Copy the entries below line by line, word for word, but leave out the pictures.

* begin *

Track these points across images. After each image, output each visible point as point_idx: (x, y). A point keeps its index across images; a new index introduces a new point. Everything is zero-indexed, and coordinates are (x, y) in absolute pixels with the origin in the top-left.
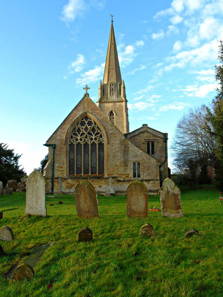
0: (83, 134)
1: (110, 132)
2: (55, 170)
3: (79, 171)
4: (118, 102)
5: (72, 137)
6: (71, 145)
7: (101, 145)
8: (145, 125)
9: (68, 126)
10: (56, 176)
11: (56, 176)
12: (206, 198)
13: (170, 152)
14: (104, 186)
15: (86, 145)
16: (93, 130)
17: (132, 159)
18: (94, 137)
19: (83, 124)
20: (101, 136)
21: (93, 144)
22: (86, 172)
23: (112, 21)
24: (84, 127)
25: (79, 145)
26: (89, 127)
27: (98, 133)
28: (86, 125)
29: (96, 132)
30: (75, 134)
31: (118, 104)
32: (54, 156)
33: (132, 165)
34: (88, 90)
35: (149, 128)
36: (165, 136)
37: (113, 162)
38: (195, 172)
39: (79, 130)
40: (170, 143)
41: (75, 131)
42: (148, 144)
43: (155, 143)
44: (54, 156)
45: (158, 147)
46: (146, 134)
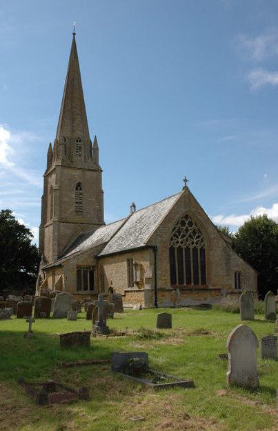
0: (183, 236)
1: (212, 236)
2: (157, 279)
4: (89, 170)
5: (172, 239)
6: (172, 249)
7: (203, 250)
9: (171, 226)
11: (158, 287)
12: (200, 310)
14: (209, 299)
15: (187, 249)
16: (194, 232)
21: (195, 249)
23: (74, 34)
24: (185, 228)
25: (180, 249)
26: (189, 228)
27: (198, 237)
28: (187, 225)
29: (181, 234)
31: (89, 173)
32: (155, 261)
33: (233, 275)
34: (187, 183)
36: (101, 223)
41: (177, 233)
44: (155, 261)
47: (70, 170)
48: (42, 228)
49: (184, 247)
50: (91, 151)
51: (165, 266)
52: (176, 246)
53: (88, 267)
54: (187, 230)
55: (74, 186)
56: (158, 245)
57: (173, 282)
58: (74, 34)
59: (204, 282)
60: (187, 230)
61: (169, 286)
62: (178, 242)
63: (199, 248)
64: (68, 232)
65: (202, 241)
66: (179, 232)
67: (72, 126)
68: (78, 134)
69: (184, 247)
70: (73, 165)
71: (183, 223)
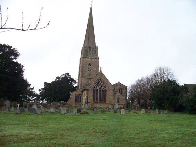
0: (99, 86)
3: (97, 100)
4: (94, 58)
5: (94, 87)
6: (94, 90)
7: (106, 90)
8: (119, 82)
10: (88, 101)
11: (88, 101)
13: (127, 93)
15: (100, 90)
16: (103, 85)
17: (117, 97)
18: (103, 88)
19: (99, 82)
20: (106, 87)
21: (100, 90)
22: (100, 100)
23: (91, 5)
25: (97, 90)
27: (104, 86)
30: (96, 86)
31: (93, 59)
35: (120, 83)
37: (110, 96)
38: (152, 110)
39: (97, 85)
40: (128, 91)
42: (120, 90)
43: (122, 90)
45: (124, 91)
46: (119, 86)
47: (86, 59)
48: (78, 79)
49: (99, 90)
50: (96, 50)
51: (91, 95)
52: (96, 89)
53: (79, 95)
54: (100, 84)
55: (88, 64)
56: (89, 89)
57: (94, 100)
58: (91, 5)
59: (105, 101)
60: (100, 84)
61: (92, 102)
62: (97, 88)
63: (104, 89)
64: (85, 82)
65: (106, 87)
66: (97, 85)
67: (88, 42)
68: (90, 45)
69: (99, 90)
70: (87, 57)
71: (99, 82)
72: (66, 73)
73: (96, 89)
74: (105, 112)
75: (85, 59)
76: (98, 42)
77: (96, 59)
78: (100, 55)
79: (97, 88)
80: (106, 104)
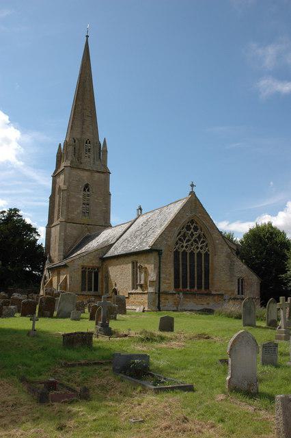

* end *

* _Complete answer_:
Track these points across images. After each image, output each visible point as point_idx: (x, y). A point keeps its index across images; a new index introduces a new point. Everything is zero-indexed, and coordinates are (x, y) in absolute pixels with the origin in the top-left.
0: (83, 134)
1: (110, 132)
2: (55, 170)
3: (79, 171)
4: (118, 102)
5: (72, 137)
6: (71, 145)
7: (101, 145)
8: (145, 125)
9: (68, 126)
10: (56, 176)
11: (56, 176)
12: (206, 198)
13: (170, 152)
14: (104, 186)
15: (86, 145)
16: (93, 130)
17: (132, 159)
18: (94, 137)
19: (83, 124)
20: (101, 136)
21: (93, 144)
22: (86, 172)
23: (112, 21)
24: (84, 127)
25: (79, 145)
26: (89, 127)
27: (98, 133)
28: (86, 125)
29: (96, 132)
30: (75, 134)
31: (118, 104)
32: (54, 156)
33: (132, 165)
34: (88, 90)
35: (149, 128)
36: (165, 136)
37: (113, 162)
38: (195, 172)
39: (79, 130)
40: (170, 143)
41: (75, 131)
42: (148, 144)
43: (155, 143)
44: (54, 156)
45: (158, 147)
46: (146, 134)
0: (183, 236)
1: (212, 236)
2: (157, 279)
4: (89, 170)
5: (172, 239)
6: (172, 249)
7: (203, 250)
9: (171, 226)
11: (158, 287)
12: (200, 310)
14: (209, 299)
15: (187, 249)
16: (194, 232)
21: (195, 249)
23: (74, 34)
24: (185, 228)
25: (180, 249)
26: (189, 228)
27: (198, 237)
28: (187, 225)
29: (181, 234)
31: (89, 173)
32: (155, 261)
33: (233, 275)
34: (187, 183)
36: (101, 223)
41: (177, 233)
44: (155, 261)
47: (70, 170)
48: (42, 228)
49: (184, 247)
50: (91, 151)
51: (165, 266)
52: (176, 246)
53: (88, 267)
54: (187, 230)
55: (74, 186)
56: (158, 245)
57: (173, 282)
58: (74, 34)
59: (204, 282)
60: (187, 230)
61: (169, 286)
62: (178, 242)
63: (199, 248)
64: (68, 232)
65: (202, 241)
66: (179, 232)
67: (72, 126)
68: (78, 134)
69: (184, 247)
70: (73, 165)
71: (183, 223)
0: (99, 86)
3: (97, 100)
4: (94, 58)
5: (94, 87)
6: (94, 90)
7: (106, 90)
8: (119, 82)
10: (88, 101)
11: (88, 101)
13: (127, 93)
15: (100, 90)
16: (103, 85)
17: (117, 97)
18: (103, 88)
19: (99, 82)
20: (106, 87)
21: (100, 90)
22: (100, 100)
23: (91, 5)
25: (97, 90)
27: (104, 86)
30: (96, 86)
31: (93, 59)
35: (120, 83)
37: (110, 96)
38: (152, 110)
39: (97, 85)
40: (128, 91)
42: (120, 90)
43: (122, 90)
45: (124, 91)
46: (119, 86)
47: (86, 59)
48: (78, 79)
49: (99, 90)
50: (96, 50)
51: (91, 95)
52: (96, 89)
53: (79, 95)
54: (100, 84)
55: (88, 64)
56: (89, 89)
57: (94, 100)
58: (91, 5)
59: (105, 101)
60: (100, 84)
61: (92, 102)
62: (97, 88)
63: (104, 89)
64: (85, 82)
65: (106, 87)
66: (97, 85)
67: (88, 42)
68: (90, 45)
69: (99, 90)
70: (87, 57)
71: (99, 82)
72: (66, 73)
73: (96, 89)
74: (105, 112)
75: (85, 59)
76: (98, 42)
77: (96, 59)
78: (100, 55)
79: (97, 88)
80: (106, 104)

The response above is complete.